**What you will do**
Where the records contain images, omit them, and repeat everything else word for word.

**Excerpted data**
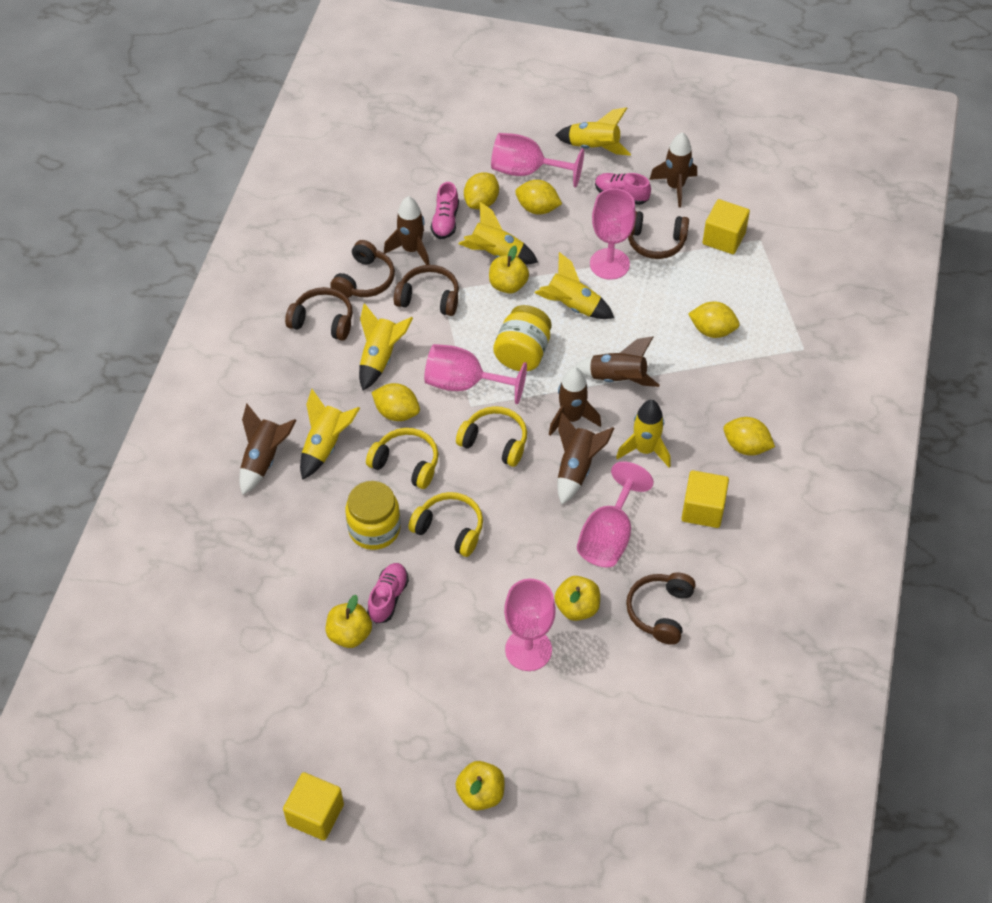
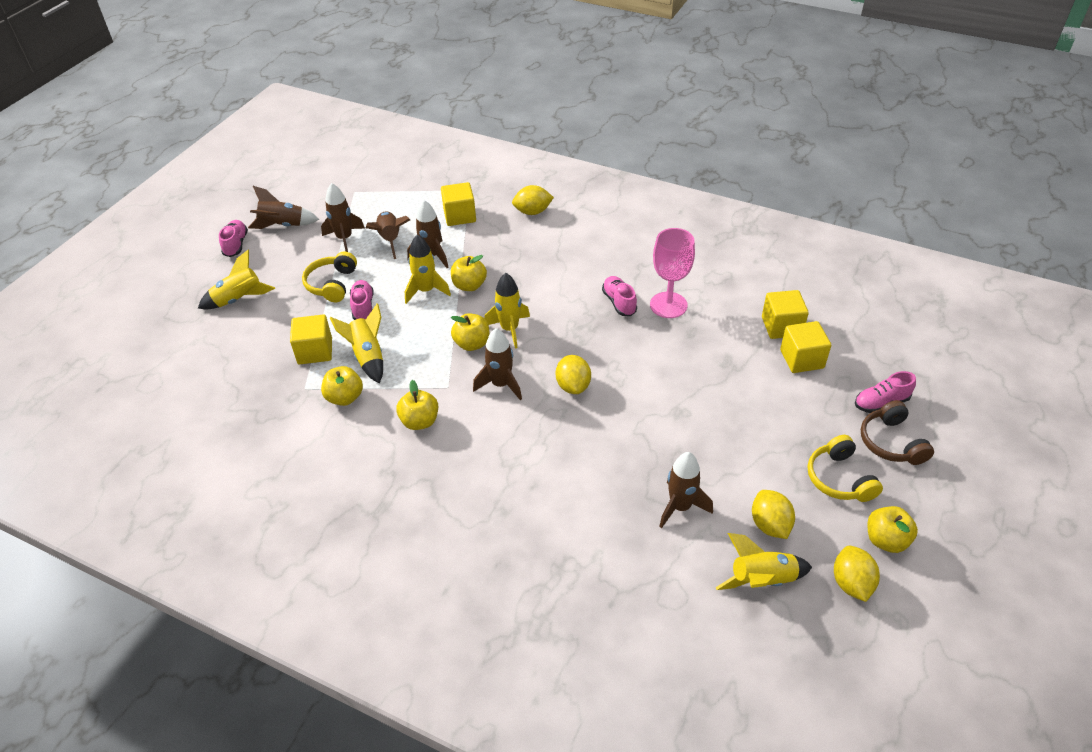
brown headphones: 5 -> 1
pink goblet: 5 -> 1
pink shoe: 3 -> 4
yellow apple: 4 -> 5
yellow cube: 3 -> 4
yellow headphones: 3 -> 2
yellow jar: 2 -> 0
yellow lemon: 5 -> 4
yellow rocket: 6 -> 5

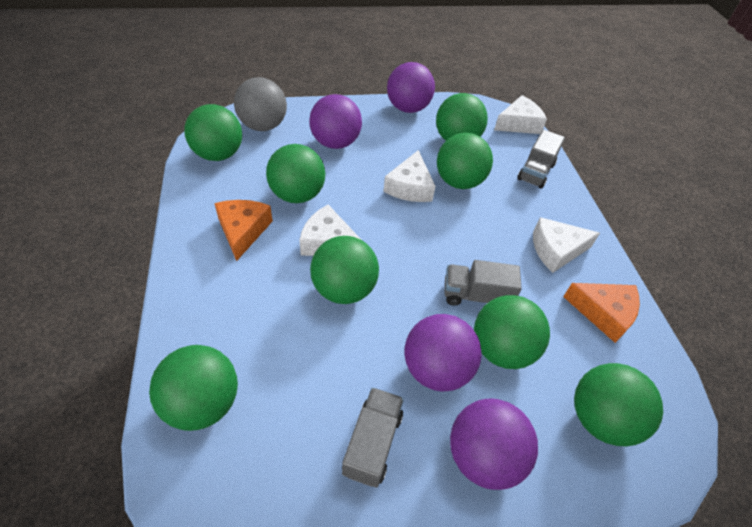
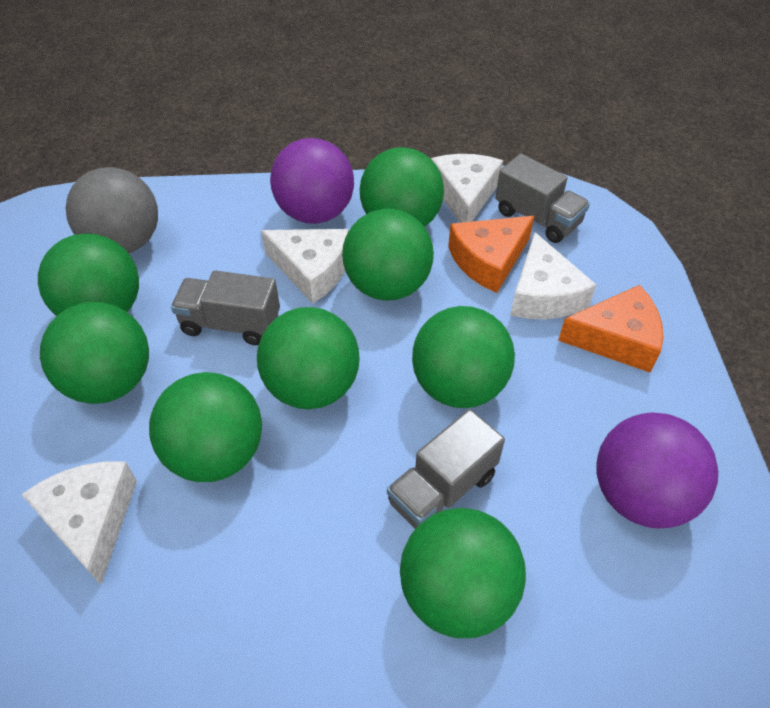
purple ball: 4 -> 2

**Task answer**
brown headphones: 5 -> 1
pink goblet: 5 -> 1
pink shoe: 3 -> 4
yellow apple: 4 -> 5
yellow cube: 3 -> 4
yellow headphones: 3 -> 2
yellow jar: 2 -> 0
yellow lemon: 5 -> 4
yellow rocket: 6 -> 5

purple ball: 4 -> 2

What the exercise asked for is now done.